** WHAT YOU WILL DO **
Copy the lines exactly. Begin at the first line of the data and stop after the line with "U1 pin GND: +3V3 -> DGND".

** INFORMATION SHOWN **
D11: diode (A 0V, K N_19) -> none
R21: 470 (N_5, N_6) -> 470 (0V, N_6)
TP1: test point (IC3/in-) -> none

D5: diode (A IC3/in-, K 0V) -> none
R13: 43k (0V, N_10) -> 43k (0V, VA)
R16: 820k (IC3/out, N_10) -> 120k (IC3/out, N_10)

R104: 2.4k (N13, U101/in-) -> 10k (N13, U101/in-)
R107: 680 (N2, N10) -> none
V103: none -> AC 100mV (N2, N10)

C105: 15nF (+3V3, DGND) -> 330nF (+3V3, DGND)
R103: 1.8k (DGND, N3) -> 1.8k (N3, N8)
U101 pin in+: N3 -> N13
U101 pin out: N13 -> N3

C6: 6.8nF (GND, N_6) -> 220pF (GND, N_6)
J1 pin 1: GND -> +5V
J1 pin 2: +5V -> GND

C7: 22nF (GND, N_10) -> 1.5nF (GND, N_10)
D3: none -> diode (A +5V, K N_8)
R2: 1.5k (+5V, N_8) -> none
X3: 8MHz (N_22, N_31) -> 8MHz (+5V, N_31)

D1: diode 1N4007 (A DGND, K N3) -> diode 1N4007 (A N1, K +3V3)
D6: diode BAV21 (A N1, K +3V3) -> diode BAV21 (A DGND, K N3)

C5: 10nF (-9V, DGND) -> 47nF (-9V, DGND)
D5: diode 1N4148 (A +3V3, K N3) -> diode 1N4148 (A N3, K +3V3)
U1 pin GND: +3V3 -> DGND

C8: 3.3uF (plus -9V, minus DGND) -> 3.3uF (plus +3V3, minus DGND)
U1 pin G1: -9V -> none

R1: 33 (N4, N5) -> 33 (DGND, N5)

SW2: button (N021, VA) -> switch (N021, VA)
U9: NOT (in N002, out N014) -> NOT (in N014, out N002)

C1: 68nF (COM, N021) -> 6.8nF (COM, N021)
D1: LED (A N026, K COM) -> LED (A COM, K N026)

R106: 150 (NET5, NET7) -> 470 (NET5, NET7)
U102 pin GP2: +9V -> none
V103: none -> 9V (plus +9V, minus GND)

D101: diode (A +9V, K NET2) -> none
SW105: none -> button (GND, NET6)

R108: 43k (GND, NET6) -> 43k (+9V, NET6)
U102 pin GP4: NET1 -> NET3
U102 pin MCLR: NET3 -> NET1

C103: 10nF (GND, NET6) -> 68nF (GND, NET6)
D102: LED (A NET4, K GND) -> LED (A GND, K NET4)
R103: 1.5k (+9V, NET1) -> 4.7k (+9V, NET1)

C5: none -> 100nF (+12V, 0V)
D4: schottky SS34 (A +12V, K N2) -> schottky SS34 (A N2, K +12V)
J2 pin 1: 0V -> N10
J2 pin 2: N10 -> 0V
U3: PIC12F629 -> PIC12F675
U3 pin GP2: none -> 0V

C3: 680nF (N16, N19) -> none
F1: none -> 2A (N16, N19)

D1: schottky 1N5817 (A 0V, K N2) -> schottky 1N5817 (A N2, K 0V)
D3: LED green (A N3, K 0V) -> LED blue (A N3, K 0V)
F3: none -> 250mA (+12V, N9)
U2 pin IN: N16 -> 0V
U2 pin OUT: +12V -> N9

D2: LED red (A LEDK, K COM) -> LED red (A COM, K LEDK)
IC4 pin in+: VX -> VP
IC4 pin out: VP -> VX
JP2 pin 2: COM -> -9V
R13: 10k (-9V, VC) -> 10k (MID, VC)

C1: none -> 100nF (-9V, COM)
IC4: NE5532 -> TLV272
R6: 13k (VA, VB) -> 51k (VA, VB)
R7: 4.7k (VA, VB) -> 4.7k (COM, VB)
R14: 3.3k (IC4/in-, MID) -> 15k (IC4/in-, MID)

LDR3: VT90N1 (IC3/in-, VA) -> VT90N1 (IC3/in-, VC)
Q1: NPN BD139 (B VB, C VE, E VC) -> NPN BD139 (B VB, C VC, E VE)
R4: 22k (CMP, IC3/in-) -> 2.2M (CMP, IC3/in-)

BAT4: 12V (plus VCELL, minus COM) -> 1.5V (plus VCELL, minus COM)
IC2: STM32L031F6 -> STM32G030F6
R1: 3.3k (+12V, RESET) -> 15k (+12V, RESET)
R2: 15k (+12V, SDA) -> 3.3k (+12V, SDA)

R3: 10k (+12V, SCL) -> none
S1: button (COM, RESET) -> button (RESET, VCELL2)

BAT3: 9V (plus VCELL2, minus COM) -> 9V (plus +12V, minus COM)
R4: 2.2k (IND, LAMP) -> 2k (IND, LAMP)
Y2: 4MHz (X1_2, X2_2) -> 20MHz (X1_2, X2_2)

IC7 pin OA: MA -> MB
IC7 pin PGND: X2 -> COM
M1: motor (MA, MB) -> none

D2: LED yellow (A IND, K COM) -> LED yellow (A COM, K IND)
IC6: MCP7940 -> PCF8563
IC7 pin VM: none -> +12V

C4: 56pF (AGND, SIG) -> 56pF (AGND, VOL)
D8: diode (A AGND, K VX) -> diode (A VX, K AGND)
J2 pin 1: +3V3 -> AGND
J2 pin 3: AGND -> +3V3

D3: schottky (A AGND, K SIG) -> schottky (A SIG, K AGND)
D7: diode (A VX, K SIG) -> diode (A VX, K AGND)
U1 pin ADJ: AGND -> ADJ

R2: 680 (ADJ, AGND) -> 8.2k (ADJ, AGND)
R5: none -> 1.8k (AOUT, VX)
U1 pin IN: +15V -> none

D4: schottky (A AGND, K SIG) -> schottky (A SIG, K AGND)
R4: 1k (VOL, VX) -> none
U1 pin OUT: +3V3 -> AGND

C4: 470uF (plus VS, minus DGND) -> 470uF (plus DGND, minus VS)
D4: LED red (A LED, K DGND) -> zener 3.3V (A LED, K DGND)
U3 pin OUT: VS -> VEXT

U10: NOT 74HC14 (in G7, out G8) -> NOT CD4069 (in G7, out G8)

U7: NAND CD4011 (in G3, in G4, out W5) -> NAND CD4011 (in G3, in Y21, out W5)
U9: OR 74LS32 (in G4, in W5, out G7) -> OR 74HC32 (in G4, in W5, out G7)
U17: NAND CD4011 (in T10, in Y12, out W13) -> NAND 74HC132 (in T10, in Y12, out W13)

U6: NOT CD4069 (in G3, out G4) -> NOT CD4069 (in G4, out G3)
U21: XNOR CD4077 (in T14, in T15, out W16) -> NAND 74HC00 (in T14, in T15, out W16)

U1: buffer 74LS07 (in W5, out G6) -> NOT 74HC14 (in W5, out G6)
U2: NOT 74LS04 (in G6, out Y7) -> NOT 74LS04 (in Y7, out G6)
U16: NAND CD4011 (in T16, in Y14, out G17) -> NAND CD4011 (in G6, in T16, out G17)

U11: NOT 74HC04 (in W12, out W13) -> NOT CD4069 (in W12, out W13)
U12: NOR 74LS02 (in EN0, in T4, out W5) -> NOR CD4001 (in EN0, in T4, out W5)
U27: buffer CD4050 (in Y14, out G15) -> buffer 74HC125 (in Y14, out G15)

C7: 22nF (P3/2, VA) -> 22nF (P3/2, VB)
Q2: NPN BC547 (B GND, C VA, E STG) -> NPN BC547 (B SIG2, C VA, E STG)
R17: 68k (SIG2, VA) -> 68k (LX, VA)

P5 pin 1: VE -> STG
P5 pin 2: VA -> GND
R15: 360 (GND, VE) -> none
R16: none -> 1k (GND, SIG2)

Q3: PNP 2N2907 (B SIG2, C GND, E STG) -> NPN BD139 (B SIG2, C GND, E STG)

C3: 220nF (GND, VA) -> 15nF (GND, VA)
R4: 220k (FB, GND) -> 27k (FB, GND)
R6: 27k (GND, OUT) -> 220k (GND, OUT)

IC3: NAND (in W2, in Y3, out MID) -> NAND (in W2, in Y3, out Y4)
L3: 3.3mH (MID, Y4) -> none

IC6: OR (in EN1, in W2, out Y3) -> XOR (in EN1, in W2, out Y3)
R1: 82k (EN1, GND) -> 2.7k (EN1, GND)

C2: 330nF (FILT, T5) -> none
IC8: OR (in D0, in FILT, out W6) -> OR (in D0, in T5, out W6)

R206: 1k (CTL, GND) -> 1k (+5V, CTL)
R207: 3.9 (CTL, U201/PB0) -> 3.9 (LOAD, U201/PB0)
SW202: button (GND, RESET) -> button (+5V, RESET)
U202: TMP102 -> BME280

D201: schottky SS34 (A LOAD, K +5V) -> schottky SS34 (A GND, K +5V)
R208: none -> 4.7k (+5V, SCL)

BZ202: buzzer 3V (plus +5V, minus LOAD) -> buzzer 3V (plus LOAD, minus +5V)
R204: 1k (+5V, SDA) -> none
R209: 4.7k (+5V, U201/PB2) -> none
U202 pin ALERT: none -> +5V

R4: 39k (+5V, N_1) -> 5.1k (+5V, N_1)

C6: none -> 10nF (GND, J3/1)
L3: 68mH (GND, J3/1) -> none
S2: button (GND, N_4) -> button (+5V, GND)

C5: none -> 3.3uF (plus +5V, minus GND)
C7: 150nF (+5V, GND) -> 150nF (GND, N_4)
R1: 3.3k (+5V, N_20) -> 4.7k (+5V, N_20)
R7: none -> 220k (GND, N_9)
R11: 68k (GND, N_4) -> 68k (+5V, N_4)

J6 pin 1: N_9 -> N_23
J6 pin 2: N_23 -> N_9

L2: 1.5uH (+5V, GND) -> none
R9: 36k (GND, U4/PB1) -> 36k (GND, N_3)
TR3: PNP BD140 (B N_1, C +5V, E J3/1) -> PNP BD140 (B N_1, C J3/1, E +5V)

** ANSWER FOR THE TASK **
D11: diode (A 0V, K N_19) -> none
R21: 470 (N_5, N_6) -> 470 (0V, N_6)
TP1: test point (IC3/in-) -> none

D5: diode (A IC3/in-, K 0V) -> none
R13: 43k (0V, N_10) -> 43k (0V, VA)
R16: 820k (IC3/out, N_10) -> 120k (IC3/out, N_10)

R104: 2.4k (N13, U101/in-) -> 10k (N13, U101/in-)
R107: 680 (N2, N10) -> none
V103: none -> AC 100mV (N2, N10)

C105: 15nF (+3V3, DGND) -> 330nF (+3V3, DGND)
R103: 1.8k (DGND, N3) -> 1.8k (N3, N8)
U101 pin in+: N3 -> N13
U101 pin out: N13 -> N3

C6: 6.8nF (GND, N_6) -> 220pF (GND, N_6)
J1 pin 1: GND -> +5V
J1 pin 2: +5V -> GND

C7: 22nF (GND, N_10) -> 1.5nF (GND, N_10)
D3: none -> diode (A +5V, K N_8)
R2: 1.5k (+5V, N_8) -> none
X3: 8MHz (N_22, N_31) -> 8MHz (+5V, N_31)

D1: diode 1N4007 (A DGND, K N3) -> diode 1N4007 (A N1, K +3V3)
D6: diode BAV21 (A N1, K +3V3) -> diode BAV21 (A DGND, K N3)

C5: 10nF (-9V, DGND) -> 47nF (-9V, DGND)
D5: diode 1N4148 (A +3V3, K N3) -> diode 1N4148 (A N3, K +3V3)
U1 pin GND: +3V3 -> DGND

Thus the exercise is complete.